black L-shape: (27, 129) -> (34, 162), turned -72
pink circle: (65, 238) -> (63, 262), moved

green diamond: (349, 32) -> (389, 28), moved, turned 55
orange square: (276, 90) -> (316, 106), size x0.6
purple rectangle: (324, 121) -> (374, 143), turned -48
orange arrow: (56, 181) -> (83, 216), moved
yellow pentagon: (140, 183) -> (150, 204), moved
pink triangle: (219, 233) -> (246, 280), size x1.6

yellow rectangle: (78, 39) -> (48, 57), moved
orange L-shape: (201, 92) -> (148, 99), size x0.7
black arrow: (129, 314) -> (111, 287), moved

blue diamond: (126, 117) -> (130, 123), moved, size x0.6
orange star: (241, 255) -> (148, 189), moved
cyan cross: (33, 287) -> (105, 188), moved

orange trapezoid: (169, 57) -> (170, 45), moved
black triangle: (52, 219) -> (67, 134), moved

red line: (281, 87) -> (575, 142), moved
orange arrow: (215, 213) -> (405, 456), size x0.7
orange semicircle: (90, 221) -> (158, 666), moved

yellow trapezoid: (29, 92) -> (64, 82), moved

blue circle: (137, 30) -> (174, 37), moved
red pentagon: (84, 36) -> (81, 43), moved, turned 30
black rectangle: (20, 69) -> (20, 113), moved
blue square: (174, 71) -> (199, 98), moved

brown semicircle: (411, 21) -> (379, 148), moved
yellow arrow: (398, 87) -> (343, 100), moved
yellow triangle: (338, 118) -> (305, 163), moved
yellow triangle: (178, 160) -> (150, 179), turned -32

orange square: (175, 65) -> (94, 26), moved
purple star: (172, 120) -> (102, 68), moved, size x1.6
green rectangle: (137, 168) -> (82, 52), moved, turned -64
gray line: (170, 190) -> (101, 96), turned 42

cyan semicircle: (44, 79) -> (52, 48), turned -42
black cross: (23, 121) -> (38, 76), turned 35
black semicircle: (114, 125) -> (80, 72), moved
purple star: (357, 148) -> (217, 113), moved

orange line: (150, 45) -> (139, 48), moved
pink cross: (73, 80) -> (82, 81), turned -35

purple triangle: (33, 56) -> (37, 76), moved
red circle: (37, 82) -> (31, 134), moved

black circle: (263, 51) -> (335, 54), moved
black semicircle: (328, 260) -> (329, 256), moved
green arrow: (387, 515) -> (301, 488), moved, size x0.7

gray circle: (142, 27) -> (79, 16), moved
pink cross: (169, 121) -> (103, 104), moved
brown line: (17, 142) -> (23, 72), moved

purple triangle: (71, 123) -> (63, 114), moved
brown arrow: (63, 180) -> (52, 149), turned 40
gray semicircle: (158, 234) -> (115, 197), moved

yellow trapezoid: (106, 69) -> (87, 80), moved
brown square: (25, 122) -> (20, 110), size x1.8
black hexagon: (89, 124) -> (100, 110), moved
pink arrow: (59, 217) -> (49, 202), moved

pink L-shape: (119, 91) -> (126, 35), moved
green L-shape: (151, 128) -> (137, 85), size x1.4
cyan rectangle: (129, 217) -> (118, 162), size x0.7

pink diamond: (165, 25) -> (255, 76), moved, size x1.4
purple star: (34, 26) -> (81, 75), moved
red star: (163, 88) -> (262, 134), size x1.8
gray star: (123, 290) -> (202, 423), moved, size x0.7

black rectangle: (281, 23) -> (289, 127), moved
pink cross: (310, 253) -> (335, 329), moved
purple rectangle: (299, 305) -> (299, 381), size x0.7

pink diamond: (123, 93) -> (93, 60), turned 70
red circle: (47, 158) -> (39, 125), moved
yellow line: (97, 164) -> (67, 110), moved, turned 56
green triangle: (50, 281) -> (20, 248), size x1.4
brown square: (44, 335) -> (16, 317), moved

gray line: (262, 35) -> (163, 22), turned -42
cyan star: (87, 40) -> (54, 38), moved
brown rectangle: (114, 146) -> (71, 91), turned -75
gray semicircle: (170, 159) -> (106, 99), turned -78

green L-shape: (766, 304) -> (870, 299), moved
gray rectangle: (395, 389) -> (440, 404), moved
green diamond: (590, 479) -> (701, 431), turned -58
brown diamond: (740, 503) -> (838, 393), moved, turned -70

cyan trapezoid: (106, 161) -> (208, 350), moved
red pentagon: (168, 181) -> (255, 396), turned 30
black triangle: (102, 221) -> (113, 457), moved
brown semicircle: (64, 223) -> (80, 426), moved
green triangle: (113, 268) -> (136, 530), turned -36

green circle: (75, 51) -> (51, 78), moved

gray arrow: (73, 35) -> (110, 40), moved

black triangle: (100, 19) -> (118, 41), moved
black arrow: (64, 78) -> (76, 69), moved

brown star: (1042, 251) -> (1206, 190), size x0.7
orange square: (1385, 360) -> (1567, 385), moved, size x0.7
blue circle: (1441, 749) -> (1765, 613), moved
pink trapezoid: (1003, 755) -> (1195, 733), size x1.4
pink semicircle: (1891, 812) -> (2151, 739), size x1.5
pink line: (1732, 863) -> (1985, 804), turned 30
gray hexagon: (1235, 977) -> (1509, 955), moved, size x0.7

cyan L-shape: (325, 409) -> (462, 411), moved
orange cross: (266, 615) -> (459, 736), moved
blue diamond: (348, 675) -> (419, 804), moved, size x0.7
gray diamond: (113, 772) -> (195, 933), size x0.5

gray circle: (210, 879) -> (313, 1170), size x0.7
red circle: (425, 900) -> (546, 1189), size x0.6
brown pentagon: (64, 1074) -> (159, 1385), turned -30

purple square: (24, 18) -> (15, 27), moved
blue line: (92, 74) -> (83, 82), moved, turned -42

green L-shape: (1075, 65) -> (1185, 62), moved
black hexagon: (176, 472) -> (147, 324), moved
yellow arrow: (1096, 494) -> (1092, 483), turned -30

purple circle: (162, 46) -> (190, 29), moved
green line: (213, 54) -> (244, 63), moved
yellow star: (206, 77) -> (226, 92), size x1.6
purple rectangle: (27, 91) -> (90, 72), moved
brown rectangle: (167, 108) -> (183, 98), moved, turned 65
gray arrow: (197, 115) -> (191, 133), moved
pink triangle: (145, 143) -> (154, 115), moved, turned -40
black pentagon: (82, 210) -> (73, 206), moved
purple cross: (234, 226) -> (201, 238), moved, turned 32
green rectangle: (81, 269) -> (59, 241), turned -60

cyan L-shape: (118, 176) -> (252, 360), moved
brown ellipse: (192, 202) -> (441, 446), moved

> _EXERCISE BRIEF_
Find each line holding the string "square" in the listing above, then copy it.

> _OUTPUT FOR THIS EXERCISE_
orange square: (276, 90) -> (316, 106), size x0.6
blue square: (174, 71) -> (199, 98), moved
orange square: (175, 65) -> (94, 26), moved
brown square: (25, 122) -> (20, 110), size x1.8
brown square: (44, 335) -> (16, 317), moved
orange square: (1385, 360) -> (1567, 385), moved, size x0.7
purple square: (24, 18) -> (15, 27), moved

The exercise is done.